*Task to carry out:* For the data below, give again exactly the lines from the one containing "moved | fish/purple" through the one containing "flashlight/black (1st from", both ends included, and no others.

━━━

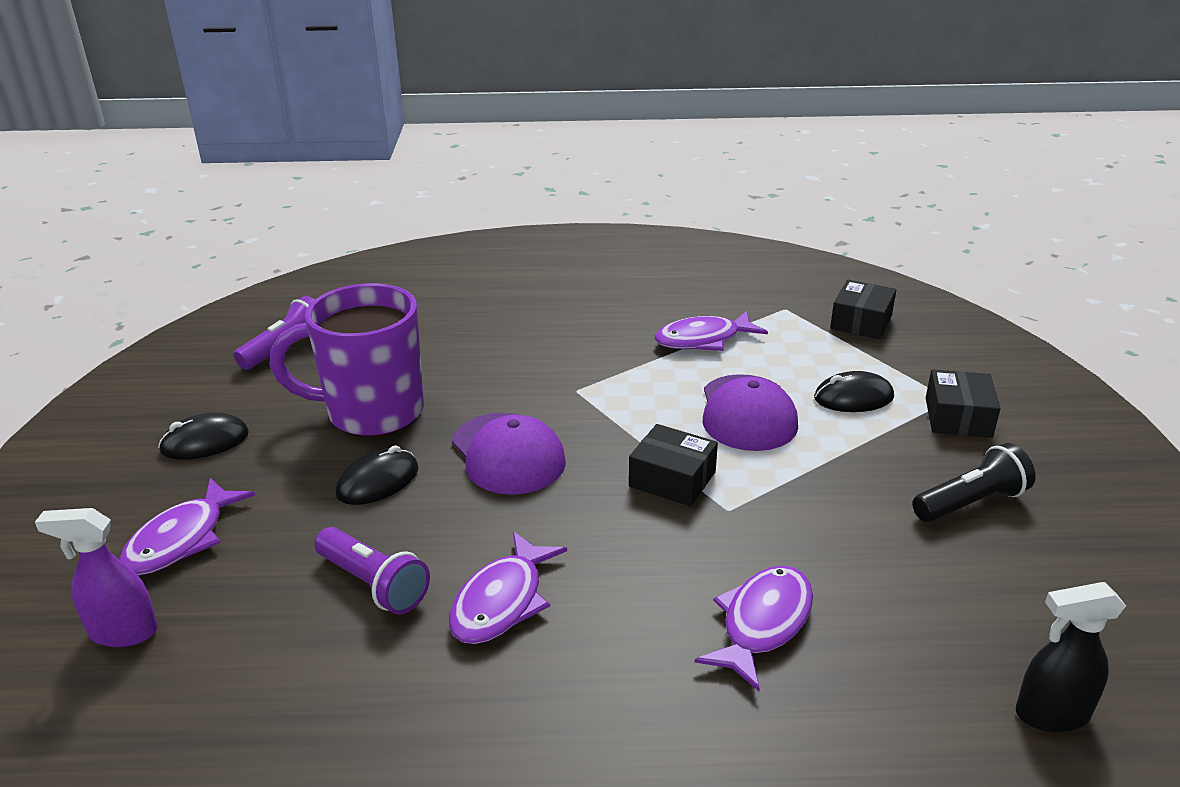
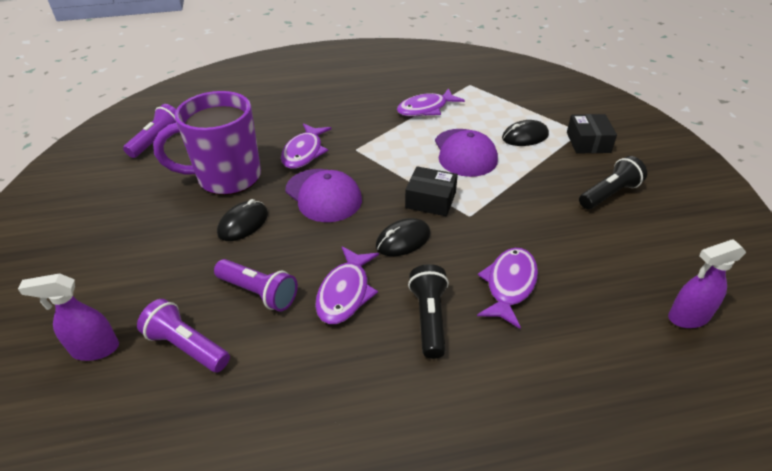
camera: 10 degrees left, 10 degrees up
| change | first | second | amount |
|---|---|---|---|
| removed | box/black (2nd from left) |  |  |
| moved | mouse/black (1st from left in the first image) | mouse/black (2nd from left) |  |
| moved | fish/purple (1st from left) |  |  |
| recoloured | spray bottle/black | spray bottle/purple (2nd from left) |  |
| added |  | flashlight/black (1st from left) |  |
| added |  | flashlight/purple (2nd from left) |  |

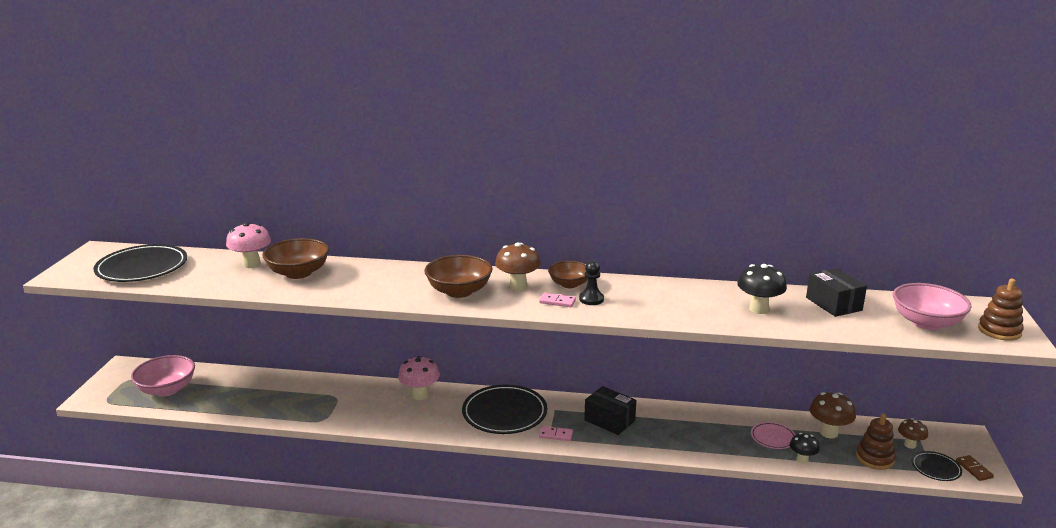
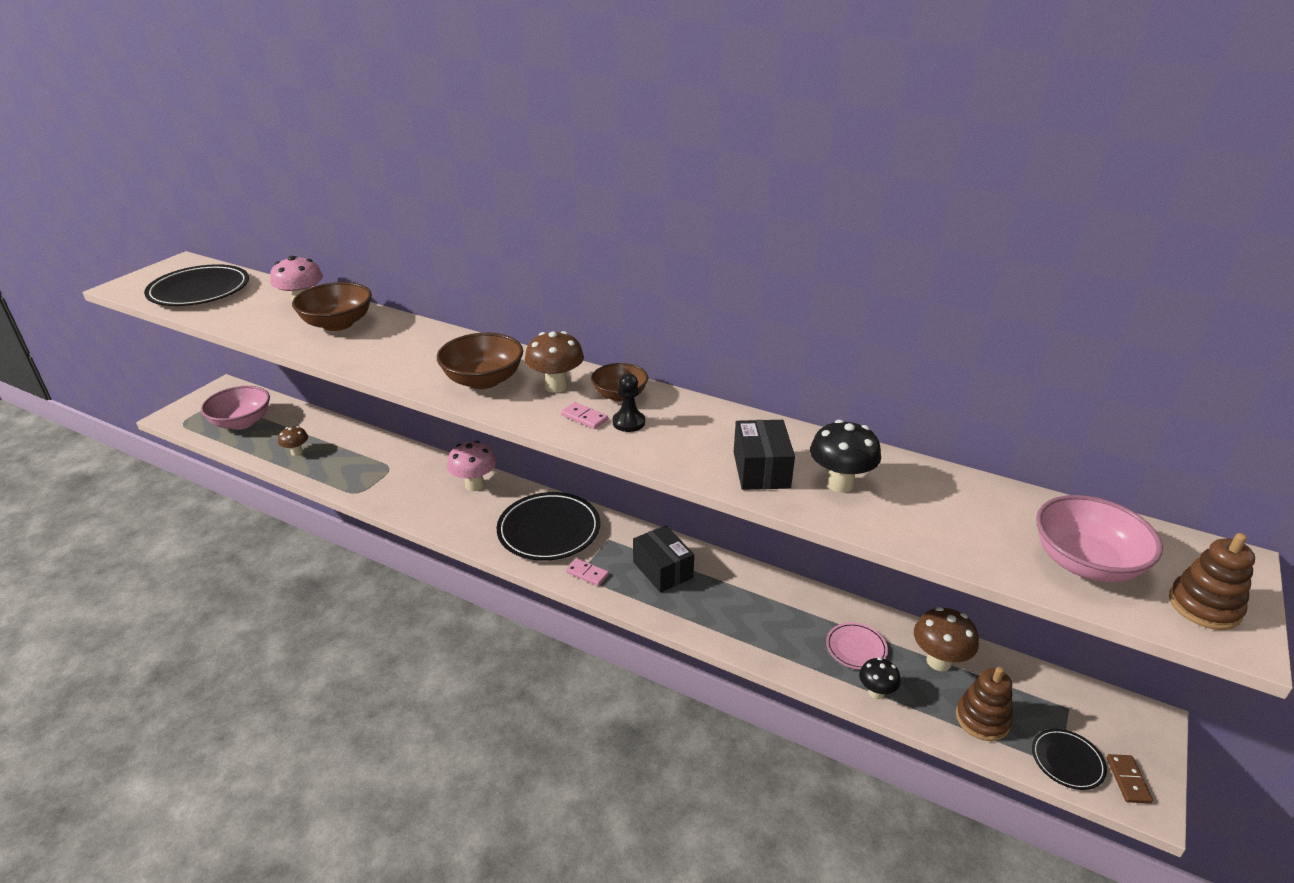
camera: 20 degrees right, 10 degrees up
| change | first | second | amount |
|---|---|---|---|
| moved | box/black (2nd from left) |  |  |
| moved | mushroom/brown (3rd from left in the first image) | mushroom/brown (1st from left) |  |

━━━

*Answer to the problem:*
| moved | fish/purple (1st from left) |  |  |
| recoloured | spray bottle/black | spray bottle/purple (2nd from left) |  |
| added |  | flashlight/black (1st from left) |  |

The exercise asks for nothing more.